EXERCISE DETAILS: Output every record precisely.

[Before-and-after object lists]
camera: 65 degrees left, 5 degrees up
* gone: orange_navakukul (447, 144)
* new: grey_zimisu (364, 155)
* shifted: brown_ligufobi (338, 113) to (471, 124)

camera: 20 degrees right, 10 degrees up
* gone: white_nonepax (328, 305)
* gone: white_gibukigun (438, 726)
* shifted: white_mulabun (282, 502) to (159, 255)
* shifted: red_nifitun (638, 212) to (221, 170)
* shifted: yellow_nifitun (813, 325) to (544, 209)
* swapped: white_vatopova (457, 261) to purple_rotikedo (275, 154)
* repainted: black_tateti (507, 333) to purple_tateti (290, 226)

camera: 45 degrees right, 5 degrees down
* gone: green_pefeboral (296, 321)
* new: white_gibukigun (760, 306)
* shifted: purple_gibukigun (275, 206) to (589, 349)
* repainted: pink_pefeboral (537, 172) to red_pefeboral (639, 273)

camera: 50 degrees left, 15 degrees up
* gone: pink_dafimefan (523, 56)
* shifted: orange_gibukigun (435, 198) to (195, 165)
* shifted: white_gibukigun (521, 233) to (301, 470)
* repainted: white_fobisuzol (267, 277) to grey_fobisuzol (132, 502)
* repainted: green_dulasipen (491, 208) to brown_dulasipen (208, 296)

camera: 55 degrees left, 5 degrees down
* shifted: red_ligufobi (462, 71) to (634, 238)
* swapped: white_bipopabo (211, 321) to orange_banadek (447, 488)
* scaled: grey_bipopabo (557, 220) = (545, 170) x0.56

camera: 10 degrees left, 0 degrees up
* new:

ANSWER BELOW:
camera: 65 degrees left, 5 degrees up
* gone: orange_navakukul (447, 144)
* new: grey_zimisu (364, 155)
* shifted: brown_ligufobi (338, 113) to (471, 124)

camera: 20 degrees right, 10 degrees up
* gone: white_nonepax (328, 305)
* gone: white_gibukigun (438, 726)
* shifted: white_mulabun (282, 502) to (159, 255)
* shifted: red_nifitun (638, 212) to (221, 170)
* shifted: yellow_nifitun (813, 325) to (544, 209)
* swapped: white_vatopova (457, 261) to purple_rotikedo (275, 154)
* repainted: black_tateti (507, 333) to purple_tateti (290, 226)

camera: 45 degrees right, 5 degrees down
* gone: green_pefeboral (296, 321)
* new: white_gibukigun (760, 306)
* shifted: purple_gibukigun (275, 206) to (589, 349)
* repainted: pink_pefeboral (537, 172) to red_pefeboral (639, 273)

camera: 50 degrees left, 15 degrees up
* gone: pink_dafimefan (523, 56)
* shifted: orange_gibukigun (435, 198) to (195, 165)
* shifted: white_gibukigun (521, 233) to (301, 470)
* repainted: white_fobisuzol (267, 277) to grey_fobisuzol (132, 502)
* repainted: green_dulasipen (491, 208) to brown_dulasipen (208, 296)

camera: 55 degrees left, 5 degrees down
* shifted: red_ligufobi (462, 71) to (634, 238)
* swapped: white_bipopabo (211, 321) to orange_banadek (447, 488)
* scaled: grey_bipopabo (557, 220) = (545, 170) x0.56

camera: 10 degrees left, 0 degrees up
* new:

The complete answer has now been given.